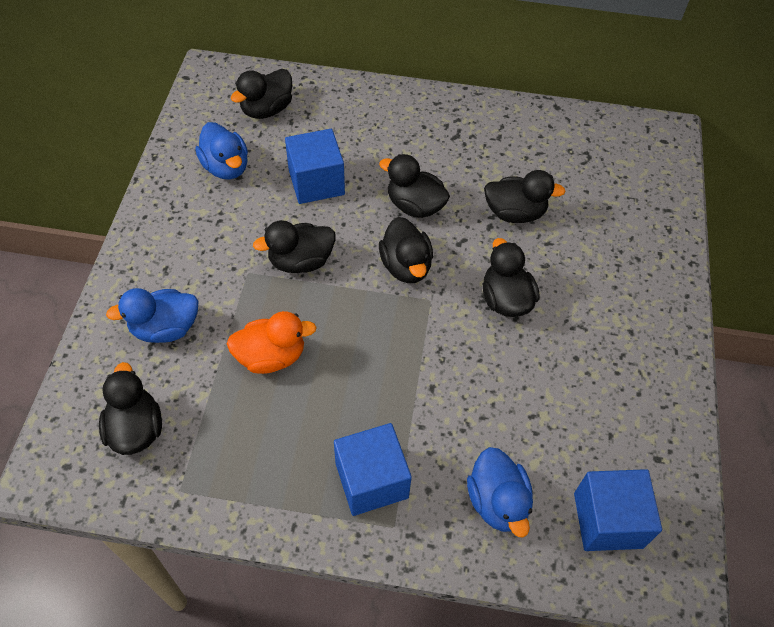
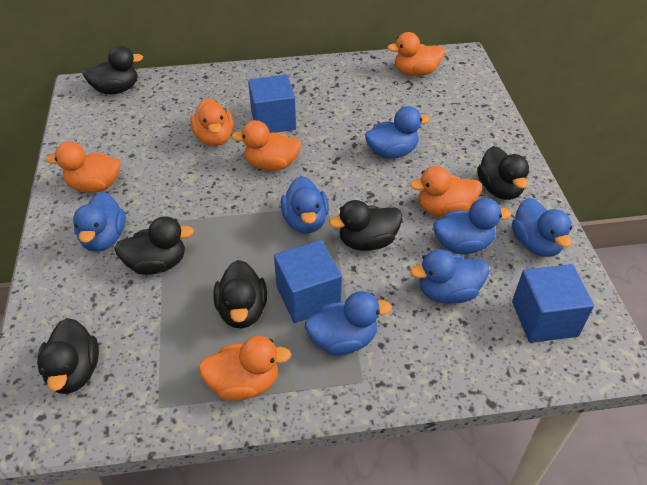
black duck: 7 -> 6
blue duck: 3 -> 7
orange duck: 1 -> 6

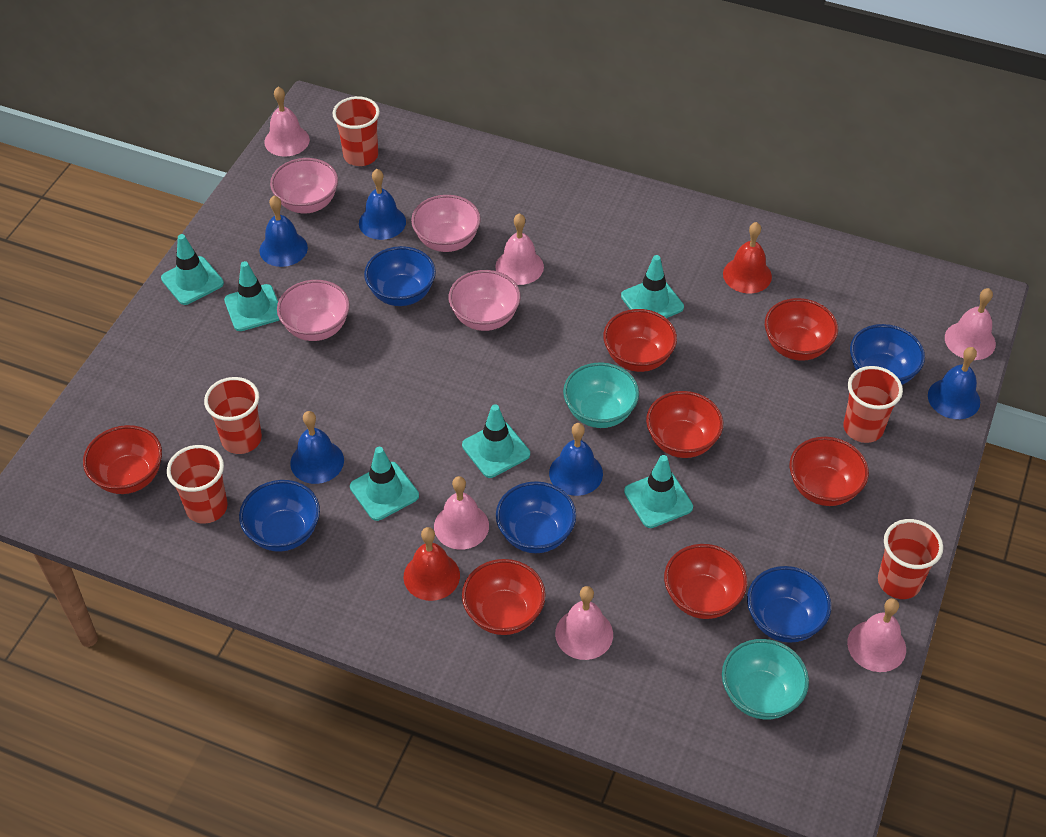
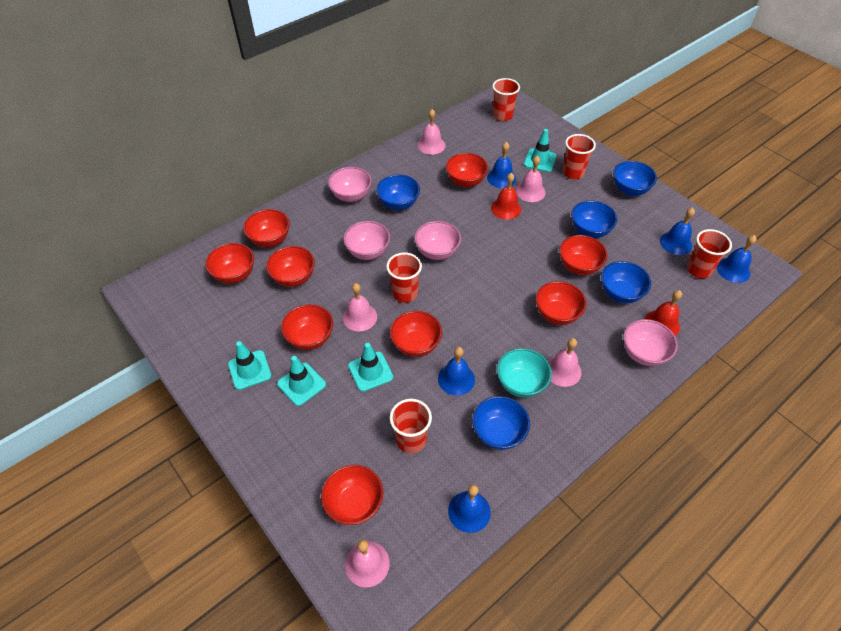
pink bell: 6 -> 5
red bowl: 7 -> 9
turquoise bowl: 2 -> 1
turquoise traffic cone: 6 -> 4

============

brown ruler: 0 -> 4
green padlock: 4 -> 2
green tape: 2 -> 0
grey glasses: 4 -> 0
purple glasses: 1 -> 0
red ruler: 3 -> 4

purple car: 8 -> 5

============

- _Work order_: Out of the records above, return only the lines from the one with "black duck: 7 -> 6" through the one with "turquoise traffic cone: 6 -> 4", exactly, and none of the pictures.

- _Task solution_:
black duck: 7 -> 6
blue duck: 3 -> 7
orange duck: 1 -> 6

pink bell: 6 -> 5
red bowl: 7 -> 9
turquoise bowl: 2 -> 1
turquoise traffic cone: 6 -> 4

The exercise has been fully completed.